____ Records supplied
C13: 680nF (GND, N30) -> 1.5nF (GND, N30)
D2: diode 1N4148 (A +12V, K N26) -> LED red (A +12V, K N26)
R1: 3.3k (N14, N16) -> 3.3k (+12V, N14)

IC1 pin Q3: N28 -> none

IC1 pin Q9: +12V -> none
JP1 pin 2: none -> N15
________
• What the task asks: After reading through the records, retype all of them exactly.

• Response box:
C13: 680nF (GND, N30) -> 1.5nF (GND, N30)
D2: diode 1N4148 (A +12V, K N26) -> LED red (A +12V, K N26)
R1: 3.3k (N14, N16) -> 3.3k (+12V, N14)

IC1 pin Q3: N28 -> none

IC1 pin Q9: +12V -> none
JP1 pin 2: none -> N15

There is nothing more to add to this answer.